* **WHAT TO PRODUCE**: Please find every line in the material below that contains the string "kern", and copy each of those lines in full.

____________

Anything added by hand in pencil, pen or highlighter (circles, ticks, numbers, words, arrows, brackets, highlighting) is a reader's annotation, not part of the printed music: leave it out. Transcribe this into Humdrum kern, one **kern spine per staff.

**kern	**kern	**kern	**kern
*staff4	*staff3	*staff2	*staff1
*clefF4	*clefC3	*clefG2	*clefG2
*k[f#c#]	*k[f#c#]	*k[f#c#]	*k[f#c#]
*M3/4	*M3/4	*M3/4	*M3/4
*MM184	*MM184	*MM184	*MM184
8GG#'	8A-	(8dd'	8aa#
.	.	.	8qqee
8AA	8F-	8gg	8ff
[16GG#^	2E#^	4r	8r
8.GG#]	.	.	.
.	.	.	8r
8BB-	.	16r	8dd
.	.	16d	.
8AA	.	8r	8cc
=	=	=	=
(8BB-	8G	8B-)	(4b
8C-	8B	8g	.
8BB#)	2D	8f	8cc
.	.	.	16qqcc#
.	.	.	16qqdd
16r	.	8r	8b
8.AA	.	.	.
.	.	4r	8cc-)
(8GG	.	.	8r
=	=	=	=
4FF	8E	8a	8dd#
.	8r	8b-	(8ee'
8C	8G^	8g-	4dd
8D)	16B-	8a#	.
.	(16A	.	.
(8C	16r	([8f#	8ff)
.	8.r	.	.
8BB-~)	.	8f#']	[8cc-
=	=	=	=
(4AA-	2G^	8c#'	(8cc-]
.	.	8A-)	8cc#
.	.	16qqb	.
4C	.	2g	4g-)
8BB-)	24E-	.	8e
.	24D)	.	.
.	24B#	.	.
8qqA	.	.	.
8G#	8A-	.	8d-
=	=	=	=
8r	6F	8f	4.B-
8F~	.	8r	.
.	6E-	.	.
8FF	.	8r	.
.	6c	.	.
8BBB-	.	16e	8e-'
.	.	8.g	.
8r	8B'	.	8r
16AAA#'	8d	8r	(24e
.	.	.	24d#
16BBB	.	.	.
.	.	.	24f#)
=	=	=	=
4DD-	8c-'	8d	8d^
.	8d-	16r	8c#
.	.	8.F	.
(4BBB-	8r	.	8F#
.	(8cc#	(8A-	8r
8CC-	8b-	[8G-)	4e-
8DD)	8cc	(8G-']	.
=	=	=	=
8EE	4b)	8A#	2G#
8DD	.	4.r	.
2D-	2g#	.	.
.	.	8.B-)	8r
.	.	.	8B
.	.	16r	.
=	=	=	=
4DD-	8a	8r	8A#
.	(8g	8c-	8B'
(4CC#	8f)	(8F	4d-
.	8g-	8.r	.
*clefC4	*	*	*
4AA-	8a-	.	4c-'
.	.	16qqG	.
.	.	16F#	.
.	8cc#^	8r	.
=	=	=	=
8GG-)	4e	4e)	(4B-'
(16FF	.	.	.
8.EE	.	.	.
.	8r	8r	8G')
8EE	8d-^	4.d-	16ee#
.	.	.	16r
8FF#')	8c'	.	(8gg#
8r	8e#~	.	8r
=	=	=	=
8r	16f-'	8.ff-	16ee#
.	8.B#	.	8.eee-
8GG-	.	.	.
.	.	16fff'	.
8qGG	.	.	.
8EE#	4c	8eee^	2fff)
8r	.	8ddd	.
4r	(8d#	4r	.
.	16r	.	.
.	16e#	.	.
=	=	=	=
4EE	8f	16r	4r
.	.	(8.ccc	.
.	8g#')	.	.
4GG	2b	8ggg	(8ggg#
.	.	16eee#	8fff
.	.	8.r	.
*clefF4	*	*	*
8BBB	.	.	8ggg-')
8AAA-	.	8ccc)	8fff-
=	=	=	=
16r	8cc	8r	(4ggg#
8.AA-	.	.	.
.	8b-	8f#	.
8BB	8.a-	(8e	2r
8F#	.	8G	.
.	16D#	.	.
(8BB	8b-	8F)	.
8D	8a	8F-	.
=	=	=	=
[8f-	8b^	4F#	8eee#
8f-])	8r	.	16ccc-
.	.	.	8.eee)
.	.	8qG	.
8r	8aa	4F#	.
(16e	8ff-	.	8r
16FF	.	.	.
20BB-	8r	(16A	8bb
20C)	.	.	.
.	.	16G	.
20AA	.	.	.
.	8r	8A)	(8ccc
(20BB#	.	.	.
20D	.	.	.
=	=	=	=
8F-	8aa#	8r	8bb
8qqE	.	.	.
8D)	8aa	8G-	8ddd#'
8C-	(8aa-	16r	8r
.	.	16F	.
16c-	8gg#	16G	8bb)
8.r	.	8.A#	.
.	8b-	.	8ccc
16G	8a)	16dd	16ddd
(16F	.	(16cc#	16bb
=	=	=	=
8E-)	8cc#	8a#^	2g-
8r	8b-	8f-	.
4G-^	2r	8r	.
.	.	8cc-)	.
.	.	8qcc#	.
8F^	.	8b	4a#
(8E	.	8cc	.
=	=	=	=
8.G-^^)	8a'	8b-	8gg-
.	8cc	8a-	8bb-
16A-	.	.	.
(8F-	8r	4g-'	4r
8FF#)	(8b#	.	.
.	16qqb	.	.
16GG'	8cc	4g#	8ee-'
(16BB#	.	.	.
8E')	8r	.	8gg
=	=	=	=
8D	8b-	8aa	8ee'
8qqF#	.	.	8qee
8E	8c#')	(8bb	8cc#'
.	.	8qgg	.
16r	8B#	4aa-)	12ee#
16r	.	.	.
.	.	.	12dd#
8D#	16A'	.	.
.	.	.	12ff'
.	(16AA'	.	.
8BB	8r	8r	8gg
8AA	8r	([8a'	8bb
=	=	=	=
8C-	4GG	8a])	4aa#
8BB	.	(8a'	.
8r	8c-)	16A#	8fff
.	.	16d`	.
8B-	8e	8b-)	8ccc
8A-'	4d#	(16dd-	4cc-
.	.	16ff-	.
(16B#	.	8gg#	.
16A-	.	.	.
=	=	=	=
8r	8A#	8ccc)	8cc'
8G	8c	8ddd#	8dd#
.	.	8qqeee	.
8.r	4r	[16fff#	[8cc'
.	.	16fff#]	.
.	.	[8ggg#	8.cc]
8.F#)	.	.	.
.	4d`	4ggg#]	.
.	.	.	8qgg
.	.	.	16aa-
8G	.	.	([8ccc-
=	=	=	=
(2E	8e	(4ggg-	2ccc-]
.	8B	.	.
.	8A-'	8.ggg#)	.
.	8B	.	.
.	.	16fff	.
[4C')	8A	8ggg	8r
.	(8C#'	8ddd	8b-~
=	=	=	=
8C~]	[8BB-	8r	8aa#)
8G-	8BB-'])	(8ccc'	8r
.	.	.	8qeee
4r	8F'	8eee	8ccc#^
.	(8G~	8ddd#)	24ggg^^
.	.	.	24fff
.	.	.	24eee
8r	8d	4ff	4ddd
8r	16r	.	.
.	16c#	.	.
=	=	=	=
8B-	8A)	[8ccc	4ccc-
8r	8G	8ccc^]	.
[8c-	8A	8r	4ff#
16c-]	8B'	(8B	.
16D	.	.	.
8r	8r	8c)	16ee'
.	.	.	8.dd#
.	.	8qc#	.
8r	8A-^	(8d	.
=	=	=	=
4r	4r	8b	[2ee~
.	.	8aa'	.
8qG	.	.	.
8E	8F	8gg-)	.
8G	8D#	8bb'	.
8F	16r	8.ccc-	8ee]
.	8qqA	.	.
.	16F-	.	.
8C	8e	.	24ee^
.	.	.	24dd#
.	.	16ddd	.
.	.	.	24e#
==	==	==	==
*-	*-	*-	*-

____________

* **SOLUTION BELOW**:
Anything added by hand in pencil, pen or highlighter (circles, ticks, numbers, words, arrows, brackets, highlighting) is a reader's annotation, not part of the printed music: leave it out. Transcribe this into Humdrum kern, one **kern spine per staff.
**kern	**kern	**kern	**kern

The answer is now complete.